**What is needed:**
Write out, word for word, the part of the listing below that opens with the line containing "black brick F1 level" and closes with the line containing "tan brick B4:B6", keeping both of those lines and adding no others.

**Material for the task:**
*** Block opens ***

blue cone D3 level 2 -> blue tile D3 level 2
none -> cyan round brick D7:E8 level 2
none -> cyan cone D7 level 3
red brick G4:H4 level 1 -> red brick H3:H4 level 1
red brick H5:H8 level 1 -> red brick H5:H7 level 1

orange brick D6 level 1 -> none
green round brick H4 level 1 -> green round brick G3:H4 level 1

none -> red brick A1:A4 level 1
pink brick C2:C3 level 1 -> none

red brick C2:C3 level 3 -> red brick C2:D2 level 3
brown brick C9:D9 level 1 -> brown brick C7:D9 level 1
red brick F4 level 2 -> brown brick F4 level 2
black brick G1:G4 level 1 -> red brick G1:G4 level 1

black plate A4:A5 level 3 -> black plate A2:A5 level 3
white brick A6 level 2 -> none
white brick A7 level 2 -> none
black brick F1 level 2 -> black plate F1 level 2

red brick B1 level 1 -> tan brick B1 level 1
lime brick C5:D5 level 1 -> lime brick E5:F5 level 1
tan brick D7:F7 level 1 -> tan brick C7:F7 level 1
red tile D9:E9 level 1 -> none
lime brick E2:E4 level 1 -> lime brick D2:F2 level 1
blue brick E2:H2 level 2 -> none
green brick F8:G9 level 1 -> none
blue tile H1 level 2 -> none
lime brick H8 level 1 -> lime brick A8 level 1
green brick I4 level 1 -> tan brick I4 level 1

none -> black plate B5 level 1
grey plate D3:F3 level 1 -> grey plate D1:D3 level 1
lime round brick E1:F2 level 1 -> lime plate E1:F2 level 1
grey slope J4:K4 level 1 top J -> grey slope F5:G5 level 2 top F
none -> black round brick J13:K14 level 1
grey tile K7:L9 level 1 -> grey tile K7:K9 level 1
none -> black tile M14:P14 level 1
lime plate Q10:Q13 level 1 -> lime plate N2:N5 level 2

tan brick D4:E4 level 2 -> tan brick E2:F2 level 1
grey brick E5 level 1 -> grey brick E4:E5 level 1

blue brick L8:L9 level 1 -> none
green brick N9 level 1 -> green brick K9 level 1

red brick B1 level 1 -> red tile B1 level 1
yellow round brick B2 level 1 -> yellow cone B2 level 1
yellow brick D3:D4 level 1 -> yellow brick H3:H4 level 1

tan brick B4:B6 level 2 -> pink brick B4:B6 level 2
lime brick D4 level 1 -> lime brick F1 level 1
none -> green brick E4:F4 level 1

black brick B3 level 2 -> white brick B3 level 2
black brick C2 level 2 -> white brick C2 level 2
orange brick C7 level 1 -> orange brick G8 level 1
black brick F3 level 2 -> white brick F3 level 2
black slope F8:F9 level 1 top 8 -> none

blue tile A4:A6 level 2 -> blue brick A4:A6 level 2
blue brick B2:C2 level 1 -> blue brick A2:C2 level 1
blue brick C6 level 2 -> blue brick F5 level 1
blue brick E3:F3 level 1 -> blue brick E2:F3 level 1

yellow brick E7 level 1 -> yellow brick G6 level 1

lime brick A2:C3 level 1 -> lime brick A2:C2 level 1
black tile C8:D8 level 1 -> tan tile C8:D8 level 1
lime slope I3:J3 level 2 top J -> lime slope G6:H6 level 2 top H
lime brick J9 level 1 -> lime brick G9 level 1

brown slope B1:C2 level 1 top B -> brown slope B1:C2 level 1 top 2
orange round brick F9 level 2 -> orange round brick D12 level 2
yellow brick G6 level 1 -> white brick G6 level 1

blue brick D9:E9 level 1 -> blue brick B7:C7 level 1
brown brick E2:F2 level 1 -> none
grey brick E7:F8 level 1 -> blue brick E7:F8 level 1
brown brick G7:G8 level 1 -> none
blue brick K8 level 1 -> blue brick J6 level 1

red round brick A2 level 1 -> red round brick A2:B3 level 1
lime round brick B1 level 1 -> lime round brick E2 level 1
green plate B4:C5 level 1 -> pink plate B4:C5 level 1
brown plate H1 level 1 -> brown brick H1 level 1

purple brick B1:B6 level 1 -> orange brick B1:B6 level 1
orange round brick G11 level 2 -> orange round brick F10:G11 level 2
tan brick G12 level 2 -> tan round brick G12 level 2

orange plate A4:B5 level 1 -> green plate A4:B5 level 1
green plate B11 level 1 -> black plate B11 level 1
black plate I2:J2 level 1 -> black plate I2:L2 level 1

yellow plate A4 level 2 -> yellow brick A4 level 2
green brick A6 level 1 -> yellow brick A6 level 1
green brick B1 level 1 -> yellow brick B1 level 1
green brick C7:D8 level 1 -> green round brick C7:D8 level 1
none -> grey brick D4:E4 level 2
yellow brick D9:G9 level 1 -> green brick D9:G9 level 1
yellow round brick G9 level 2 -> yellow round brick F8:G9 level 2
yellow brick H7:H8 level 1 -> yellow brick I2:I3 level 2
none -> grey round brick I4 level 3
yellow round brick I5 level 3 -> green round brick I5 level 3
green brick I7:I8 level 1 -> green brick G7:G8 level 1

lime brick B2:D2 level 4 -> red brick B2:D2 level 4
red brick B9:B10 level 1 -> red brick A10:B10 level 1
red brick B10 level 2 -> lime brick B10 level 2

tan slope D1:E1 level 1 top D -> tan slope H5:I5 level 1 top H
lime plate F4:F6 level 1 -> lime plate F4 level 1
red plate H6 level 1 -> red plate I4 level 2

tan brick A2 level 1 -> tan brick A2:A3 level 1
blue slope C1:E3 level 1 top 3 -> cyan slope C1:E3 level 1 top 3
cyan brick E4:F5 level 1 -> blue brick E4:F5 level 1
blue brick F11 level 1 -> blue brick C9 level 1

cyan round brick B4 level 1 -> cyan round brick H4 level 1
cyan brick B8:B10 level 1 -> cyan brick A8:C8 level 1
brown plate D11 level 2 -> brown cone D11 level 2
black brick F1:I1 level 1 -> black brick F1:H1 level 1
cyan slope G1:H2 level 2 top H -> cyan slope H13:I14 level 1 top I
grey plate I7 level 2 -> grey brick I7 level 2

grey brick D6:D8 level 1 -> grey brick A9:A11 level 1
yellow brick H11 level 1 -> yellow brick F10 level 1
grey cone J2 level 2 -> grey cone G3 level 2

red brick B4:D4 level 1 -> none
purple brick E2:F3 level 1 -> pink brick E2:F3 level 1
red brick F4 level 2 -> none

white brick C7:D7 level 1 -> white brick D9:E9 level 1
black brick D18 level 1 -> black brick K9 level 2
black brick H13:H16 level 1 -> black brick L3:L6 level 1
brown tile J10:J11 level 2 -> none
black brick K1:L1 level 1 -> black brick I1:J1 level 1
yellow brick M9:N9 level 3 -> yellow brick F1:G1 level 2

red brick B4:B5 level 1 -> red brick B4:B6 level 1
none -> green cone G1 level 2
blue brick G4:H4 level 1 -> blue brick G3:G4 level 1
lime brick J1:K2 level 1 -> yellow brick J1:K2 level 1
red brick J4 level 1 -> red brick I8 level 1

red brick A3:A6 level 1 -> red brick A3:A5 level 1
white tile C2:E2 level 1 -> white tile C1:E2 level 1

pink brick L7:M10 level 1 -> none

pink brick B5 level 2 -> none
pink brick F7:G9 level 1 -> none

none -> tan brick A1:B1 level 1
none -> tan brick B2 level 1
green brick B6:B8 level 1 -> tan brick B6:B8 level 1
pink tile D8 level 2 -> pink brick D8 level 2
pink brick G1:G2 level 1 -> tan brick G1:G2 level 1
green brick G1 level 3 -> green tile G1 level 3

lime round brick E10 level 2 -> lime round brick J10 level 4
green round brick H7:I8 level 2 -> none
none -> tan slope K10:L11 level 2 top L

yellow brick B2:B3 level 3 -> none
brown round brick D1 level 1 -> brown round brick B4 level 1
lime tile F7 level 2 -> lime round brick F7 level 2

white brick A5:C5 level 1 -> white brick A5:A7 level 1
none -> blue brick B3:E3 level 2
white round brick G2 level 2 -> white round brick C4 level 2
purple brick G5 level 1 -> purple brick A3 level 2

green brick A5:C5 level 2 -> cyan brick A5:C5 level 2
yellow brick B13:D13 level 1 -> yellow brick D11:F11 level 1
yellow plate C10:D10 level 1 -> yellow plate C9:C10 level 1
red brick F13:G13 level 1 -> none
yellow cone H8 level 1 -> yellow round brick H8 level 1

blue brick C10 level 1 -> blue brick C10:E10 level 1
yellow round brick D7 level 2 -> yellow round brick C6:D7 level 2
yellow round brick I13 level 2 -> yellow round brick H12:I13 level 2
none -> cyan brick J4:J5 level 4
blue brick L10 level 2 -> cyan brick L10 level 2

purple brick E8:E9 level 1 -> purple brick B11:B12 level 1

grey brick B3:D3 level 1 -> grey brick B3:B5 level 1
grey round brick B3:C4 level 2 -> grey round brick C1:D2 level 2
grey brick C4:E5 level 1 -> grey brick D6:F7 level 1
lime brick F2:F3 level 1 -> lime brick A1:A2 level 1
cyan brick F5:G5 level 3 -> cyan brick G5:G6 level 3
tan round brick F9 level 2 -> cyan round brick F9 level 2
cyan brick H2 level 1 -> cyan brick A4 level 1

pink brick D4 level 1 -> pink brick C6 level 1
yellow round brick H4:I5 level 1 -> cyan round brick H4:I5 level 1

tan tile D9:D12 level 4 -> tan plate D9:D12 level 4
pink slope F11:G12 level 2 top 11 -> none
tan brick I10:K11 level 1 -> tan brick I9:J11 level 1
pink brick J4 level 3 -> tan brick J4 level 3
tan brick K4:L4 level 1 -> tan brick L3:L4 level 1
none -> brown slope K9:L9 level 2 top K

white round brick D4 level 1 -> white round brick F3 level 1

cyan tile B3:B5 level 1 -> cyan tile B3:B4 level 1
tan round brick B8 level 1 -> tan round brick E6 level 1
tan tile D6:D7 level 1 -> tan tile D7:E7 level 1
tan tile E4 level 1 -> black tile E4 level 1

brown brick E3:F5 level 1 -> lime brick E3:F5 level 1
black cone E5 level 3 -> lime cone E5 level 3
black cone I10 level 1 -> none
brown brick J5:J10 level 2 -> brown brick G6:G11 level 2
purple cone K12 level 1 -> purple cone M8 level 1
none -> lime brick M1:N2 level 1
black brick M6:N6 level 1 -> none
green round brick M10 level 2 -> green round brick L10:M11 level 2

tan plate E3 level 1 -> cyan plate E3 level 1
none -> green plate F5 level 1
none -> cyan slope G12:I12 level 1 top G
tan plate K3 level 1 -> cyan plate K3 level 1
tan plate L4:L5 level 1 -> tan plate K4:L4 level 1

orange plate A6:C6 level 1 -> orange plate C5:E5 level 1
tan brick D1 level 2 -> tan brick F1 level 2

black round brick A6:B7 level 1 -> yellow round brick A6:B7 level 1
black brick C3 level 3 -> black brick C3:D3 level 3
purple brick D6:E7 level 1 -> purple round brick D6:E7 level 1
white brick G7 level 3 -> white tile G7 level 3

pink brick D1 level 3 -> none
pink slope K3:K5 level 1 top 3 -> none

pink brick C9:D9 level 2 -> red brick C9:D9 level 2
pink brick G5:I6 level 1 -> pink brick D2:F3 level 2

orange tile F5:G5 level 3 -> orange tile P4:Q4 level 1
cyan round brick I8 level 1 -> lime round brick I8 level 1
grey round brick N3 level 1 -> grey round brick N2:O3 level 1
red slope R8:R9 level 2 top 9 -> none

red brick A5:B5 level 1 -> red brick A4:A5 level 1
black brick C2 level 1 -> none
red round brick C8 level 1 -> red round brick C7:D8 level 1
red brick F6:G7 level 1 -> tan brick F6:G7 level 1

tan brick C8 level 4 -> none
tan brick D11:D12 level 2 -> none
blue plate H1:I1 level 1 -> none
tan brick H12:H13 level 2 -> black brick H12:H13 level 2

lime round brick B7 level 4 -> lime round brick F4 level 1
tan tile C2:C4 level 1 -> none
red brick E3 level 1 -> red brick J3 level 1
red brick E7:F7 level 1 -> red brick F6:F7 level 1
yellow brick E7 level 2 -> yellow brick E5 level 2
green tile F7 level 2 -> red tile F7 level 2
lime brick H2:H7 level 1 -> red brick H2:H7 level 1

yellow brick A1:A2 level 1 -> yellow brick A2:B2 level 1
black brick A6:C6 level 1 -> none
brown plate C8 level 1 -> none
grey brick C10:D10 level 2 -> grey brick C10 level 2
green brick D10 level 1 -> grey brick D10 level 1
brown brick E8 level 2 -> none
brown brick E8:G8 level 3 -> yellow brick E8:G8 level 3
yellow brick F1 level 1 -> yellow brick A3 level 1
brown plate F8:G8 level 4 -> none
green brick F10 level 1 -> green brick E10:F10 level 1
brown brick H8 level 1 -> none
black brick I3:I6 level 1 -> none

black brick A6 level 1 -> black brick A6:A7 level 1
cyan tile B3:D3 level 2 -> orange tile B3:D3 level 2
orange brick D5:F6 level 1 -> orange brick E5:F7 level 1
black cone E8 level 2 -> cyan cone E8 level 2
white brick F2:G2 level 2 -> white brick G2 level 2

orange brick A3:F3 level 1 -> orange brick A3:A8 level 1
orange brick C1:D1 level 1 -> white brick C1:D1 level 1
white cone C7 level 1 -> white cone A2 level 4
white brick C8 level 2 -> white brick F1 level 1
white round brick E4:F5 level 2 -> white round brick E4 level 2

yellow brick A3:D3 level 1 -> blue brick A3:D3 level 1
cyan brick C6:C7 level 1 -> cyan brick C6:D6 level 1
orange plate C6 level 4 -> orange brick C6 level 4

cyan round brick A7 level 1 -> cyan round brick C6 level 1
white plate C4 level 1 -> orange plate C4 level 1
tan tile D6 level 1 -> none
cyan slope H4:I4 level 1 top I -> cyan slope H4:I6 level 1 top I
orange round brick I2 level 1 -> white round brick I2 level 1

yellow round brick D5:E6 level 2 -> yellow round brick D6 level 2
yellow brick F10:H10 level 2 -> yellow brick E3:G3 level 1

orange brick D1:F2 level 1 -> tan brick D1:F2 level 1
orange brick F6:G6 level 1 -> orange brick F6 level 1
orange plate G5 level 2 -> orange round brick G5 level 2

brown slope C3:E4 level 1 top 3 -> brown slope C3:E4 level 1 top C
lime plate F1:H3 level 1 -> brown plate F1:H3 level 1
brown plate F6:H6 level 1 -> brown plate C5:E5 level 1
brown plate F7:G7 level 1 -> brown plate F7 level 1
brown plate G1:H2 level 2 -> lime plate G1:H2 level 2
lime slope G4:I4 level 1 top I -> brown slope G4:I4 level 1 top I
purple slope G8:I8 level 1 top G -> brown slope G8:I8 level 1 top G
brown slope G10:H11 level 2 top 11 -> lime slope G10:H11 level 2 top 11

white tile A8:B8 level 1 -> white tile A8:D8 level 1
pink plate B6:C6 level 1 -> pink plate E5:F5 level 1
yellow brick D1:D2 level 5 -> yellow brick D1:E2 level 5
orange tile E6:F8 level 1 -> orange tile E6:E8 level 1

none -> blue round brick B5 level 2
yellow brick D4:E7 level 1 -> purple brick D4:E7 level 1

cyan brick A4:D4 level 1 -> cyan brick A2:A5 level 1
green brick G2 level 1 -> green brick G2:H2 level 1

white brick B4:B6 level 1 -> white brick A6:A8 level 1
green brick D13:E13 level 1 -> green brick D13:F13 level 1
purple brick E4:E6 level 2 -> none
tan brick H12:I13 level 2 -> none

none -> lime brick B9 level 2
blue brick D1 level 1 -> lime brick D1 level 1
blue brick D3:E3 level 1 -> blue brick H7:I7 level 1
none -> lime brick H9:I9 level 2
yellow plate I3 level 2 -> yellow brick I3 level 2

*** Block closes ***

**Completed exercise:**
black brick F1 level 2 -> black plate F1 level 2

red brick B1 level 1 -> tan brick B1 level 1
lime brick C5:D5 level 1 -> lime brick E5:F5 level 1
tan brick D7:F7 level 1 -> tan brick C7:F7 level 1
red tile D9:E9 level 1 -> none
lime brick E2:E4 level 1 -> lime brick D2:F2 level 1
blue brick E2:H2 level 2 -> none
green brick F8:G9 level 1 -> none
blue tile H1 level 2 -> none
lime brick H8 level 1 -> lime brick A8 level 1
green brick I4 level 1 -> tan brick I4 level 1

none -> black plate B5 level 1
grey plate D3:F3 level 1 -> grey plate D1:D3 level 1
lime round brick E1:F2 level 1 -> lime plate E1:F2 level 1
grey slope J4:K4 level 1 top J -> grey slope F5:G5 level 2 top F
none -> black round brick J13:K14 level 1
grey tile K7:L9 level 1 -> grey tile K7:K9 level 1
none -> black tile M14:P14 level 1
lime plate Q10:Q13 level 1 -> lime plate N2:N5 level 2

tan brick D4:E4 level 2 -> tan brick E2:F2 level 1
grey brick E5 level 1 -> grey brick E4:E5 level 1

blue brick L8:L9 level 1 -> none
green brick N9 level 1 -> green brick K9 level 1

red brick B1 level 1 -> red tile B1 level 1
yellow round brick B2 level 1 -> yellow cone B2 level 1
yellow brick D3:D4 level 1 -> yellow brick H3:H4 level 1

tan brick B4:B6 level 2 -> pink brick B4:B6 level 2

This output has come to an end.